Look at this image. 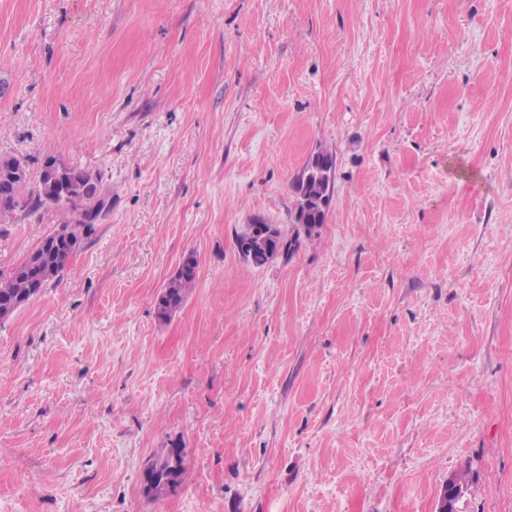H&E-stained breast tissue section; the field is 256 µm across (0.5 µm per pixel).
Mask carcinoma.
<instances>
[{
    "instance_id": "obj_1",
    "label": "carcinoma",
    "mask_w": 512,
    "mask_h": 512,
    "mask_svg": "<svg viewBox=\"0 0 512 512\" xmlns=\"http://www.w3.org/2000/svg\"><path fill=\"white\" fill-rule=\"evenodd\" d=\"M334 167V155L328 151H320L308 160L293 182L298 201L296 223L304 225L308 230L325 222L326 211L323 205L332 197ZM68 172L77 188L75 195L79 206L88 213L99 214L105 199L102 197L98 179L77 167H69ZM29 184L34 185L35 195L26 199L23 191ZM22 204L33 208L55 204L45 190L41 175L33 176L28 172L22 179L0 182V218L12 214ZM257 226V222L248 225L247 231L236 238L237 249L245 257H250L252 253L258 255L266 249L271 251L278 244L284 246L287 252L292 249L293 240L283 237L277 228L274 229V236L265 240L254 236L253 229ZM60 228L64 231L62 239H56L52 233L47 235L10 274L0 272V309L12 304L17 298L31 300L58 279L67 259L81 244L82 236L92 231L93 225L65 221L60 224ZM197 266L194 253H189L183 259L157 296L156 309L159 316L168 319L182 307L188 293L196 284ZM153 466L167 470L170 482L175 485L185 479L186 470L181 449L161 450L155 455Z\"/></svg>"
}]
</instances>
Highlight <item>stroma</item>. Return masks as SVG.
<instances>
[{
    "label": "stroma",
    "mask_w": 512,
    "mask_h": 512,
    "mask_svg": "<svg viewBox=\"0 0 512 512\" xmlns=\"http://www.w3.org/2000/svg\"><path fill=\"white\" fill-rule=\"evenodd\" d=\"M320 150L318 235L245 261ZM0 156L106 201L0 322V512H512V0H0ZM66 168L70 173L72 182L76 185L77 191H75V195L77 196L79 206L88 213L98 215L105 204L98 179L89 172L77 167L66 166ZM270 225L272 224H263V222H255L254 224H249L247 231L238 235L236 238V245L239 252H241L247 259H250L251 262L256 265L265 264L257 260V255L263 253L265 248L268 249L269 251H273V249L277 245V242H279L282 250L284 249V245H286L284 251L288 253L292 249L293 243L295 242V240L293 241L291 239L283 237L280 230L273 225L272 226L274 227V237H267V239H262V241H260L259 237H255L253 235V229H255V227H266ZM251 250L254 251V260L250 257ZM197 266L198 261L194 253H189L183 259L175 274L157 296L155 305L159 316L168 319L182 307L188 293L196 284ZM174 461L176 465H174ZM152 466L161 467L162 469H166L170 466L166 475L171 484L178 485L182 483L186 474L183 464V448H179V450H176V448L161 450L160 453L155 455Z\"/></svg>",
    "instance_id": "obj_1"
}]
</instances>
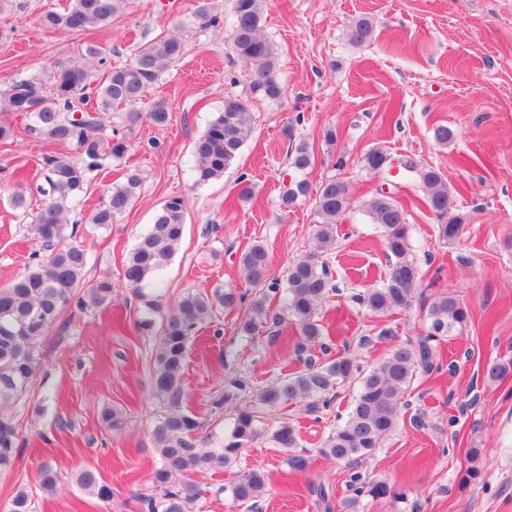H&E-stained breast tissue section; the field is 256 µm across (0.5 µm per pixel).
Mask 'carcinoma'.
<instances>
[{
    "label": "carcinoma",
    "mask_w": 512,
    "mask_h": 512,
    "mask_svg": "<svg viewBox=\"0 0 512 512\" xmlns=\"http://www.w3.org/2000/svg\"><path fill=\"white\" fill-rule=\"evenodd\" d=\"M128 0H69L67 7L48 9L41 16L43 27L74 35L87 34L112 23ZM266 0H232L231 50L249 69L248 96L229 95L224 108L198 136L193 146V176L205 184L224 175L252 133L251 99L276 101L284 93L279 77L277 54L264 33ZM196 16L207 27H217L222 18L212 0H198ZM372 24L358 19L348 32L354 45L372 37ZM184 50L181 29L141 44L130 62L108 69L96 79L93 71L106 62V50L94 41L81 45L78 57L59 62L45 78L17 74L0 88V112H15L27 120L30 135L68 144L70 153L52 155L41 164L44 185L40 192L47 205L31 216L27 231L45 247L26 271L8 287L0 289V469L14 463L18 451L16 427L8 411L29 391L40 363V344L49 327L67 307L83 313L108 307L112 303V282L102 278L89 288L81 287L88 264V251L77 240L76 225L68 224L69 213L86 194L87 186L101 174L107 158H120L126 151L119 130L107 129L112 116L128 127L140 119L133 110L144 93L154 86L167 65ZM291 166L297 172L314 162L306 143L288 151ZM393 157L381 148L365 154L364 166L377 175H386ZM400 173L417 178L424 190V202L438 220L439 239L448 242L459 237L463 224L455 214L454 196L446 177L432 167H424L411 155L398 159ZM141 178L129 173L126 180L110 188L105 205L95 209L87 223L109 228L134 204ZM310 193V184L301 178L291 182L281 197L288 208ZM348 184L336 177L315 188L316 212L320 218L313 237V247L305 256L293 261L285 271V287L279 280L268 279L269 254L261 241L242 253L240 262L251 283H267L259 296L228 291H189L173 309L164 310L156 289L163 273L180 244L185 201L168 199L157 213L154 223L137 240L124 264V279L141 301L136 322L139 333L149 336L161 322L154 358L152 389L162 410L152 429L159 463L150 477L160 491L157 498L141 500L147 512H192L205 490L193 480L198 472L231 471L232 479L217 487L229 493L232 503L255 512L267 491L265 474L258 468L234 469L243 450L262 429L259 414L298 399L312 401V407L327 406L336 388L360 373V366L347 356L324 362H309L297 372L278 377L270 384L252 391L249 403L237 410L230 437L221 448L204 447V422L189 407L185 387V369L191 342L210 324L219 307H246L249 312L238 325L239 335L253 339L262 324L269 320L270 306L277 304L284 316L298 328L302 349L323 335L318 310L336 290L331 279L327 255L336 243V218L351 209ZM371 223L384 232L389 269L381 285L355 295V300L376 315L408 309L415 298H422L430 319L428 332L414 341L394 347L380 363L361 379L359 391L346 418L332 429L318 449L319 455L356 465L374 455L384 438L396 427L402 397L419 371L434 367L436 341L451 330L466 325L468 306L455 296L444 293L427 295L421 289V274L410 254L409 225L395 191L378 187L364 203ZM249 389L246 380L230 378L224 394L211 401L209 410L217 411L224 402ZM274 447L285 454V464L295 472L309 469L312 457L300 443L294 425L283 422L272 433ZM74 484L102 501L112 498V487L93 468L85 467L72 475ZM61 481L58 471L48 462L39 466L38 483L45 494L57 491ZM349 488L357 496H386L393 493L389 485L371 483L354 471Z\"/></svg>",
    "instance_id": "1"
}]
</instances>
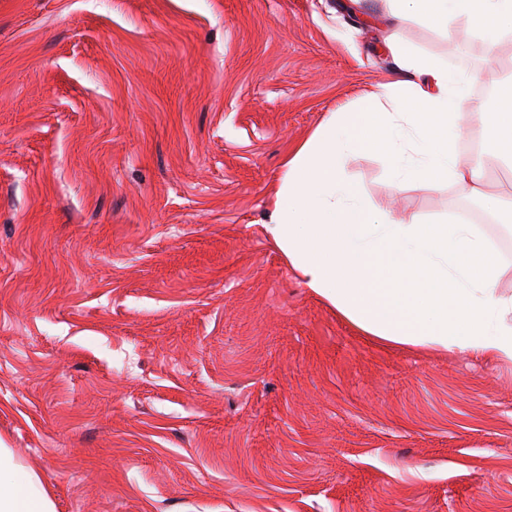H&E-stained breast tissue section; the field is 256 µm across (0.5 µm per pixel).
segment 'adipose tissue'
<instances>
[{"label":"adipose tissue","instance_id":"ef3b65f1","mask_svg":"<svg viewBox=\"0 0 512 512\" xmlns=\"http://www.w3.org/2000/svg\"><path fill=\"white\" fill-rule=\"evenodd\" d=\"M393 15L439 31L481 13L477 37H512V0H390ZM389 48L400 80L383 85L359 110L323 122L285 163L264 232L304 286L329 302L363 335L404 346L468 350L512 360V295L497 278L477 275L468 260L486 238L469 224H422L415 217L379 219L345 178L347 153L380 149L395 186L446 178L499 212L482 196L484 167L456 144L482 106L472 102L473 73L451 72L399 38ZM424 104L445 117L438 138L426 132ZM0 512H55L40 477L0 448Z\"/></svg>","mask_w":512,"mask_h":512}]
</instances>
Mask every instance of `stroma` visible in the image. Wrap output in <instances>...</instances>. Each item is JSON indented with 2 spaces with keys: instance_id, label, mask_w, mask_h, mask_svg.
Wrapping results in <instances>:
<instances>
[{
  "instance_id": "1",
  "label": "stroma",
  "mask_w": 512,
  "mask_h": 512,
  "mask_svg": "<svg viewBox=\"0 0 512 512\" xmlns=\"http://www.w3.org/2000/svg\"><path fill=\"white\" fill-rule=\"evenodd\" d=\"M385 0H0V443L56 512H512V362L384 346L263 226L284 162L396 79ZM374 208L512 240L436 177Z\"/></svg>"
}]
</instances>
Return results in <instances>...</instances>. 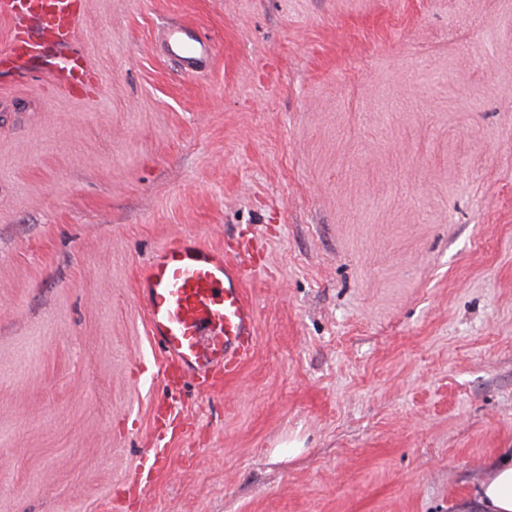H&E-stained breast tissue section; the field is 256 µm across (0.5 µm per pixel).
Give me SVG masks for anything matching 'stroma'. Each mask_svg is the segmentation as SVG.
Wrapping results in <instances>:
<instances>
[{"mask_svg": "<svg viewBox=\"0 0 512 512\" xmlns=\"http://www.w3.org/2000/svg\"><path fill=\"white\" fill-rule=\"evenodd\" d=\"M72 46L97 95L0 75V512H110L176 235L249 248L256 349L125 512H454L512 448V0H84ZM162 47L169 60L184 72H196L215 52L212 43L203 40L190 26H175L164 32Z\"/></svg>", "mask_w": 512, "mask_h": 512, "instance_id": "obj_1", "label": "stroma"}]
</instances>
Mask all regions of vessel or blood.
<instances>
[{
	"instance_id": "b4317fda",
	"label": "vessel or blood",
	"mask_w": 512,
	"mask_h": 512,
	"mask_svg": "<svg viewBox=\"0 0 512 512\" xmlns=\"http://www.w3.org/2000/svg\"><path fill=\"white\" fill-rule=\"evenodd\" d=\"M81 14L80 0H0V17L14 22L0 66L20 67L49 55L53 85L96 93L103 86L100 74L70 47ZM162 47L184 72L199 71L215 52L212 43L183 25L165 31ZM252 268L248 252L231 256L192 236L168 239L147 259L137 298L151 343L162 357L168 395L154 405V446L126 480L127 499L141 498L167 464L166 438L180 414L177 393L188 384L201 393L232 380L252 357L257 309L245 290Z\"/></svg>"
}]
</instances>
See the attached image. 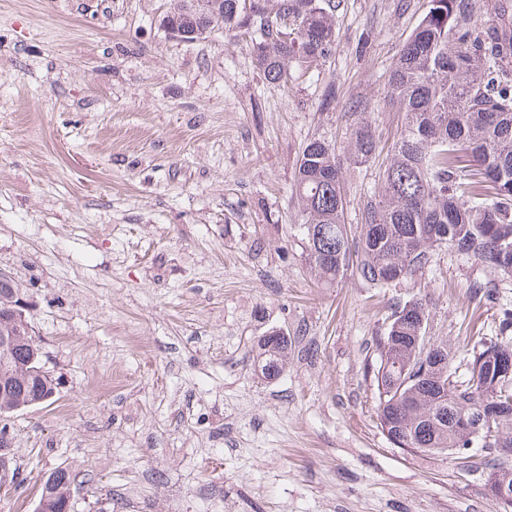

- - - - -

**WHAT THIS TASK INVOLVES:** Each line with the string "carcinoma" in it needs to be found and copied.

**WRITTEN RESPONSE:**
Mask carcinoma.
    "label": "carcinoma",
Mask 'carcinoma'.
    "label": "carcinoma",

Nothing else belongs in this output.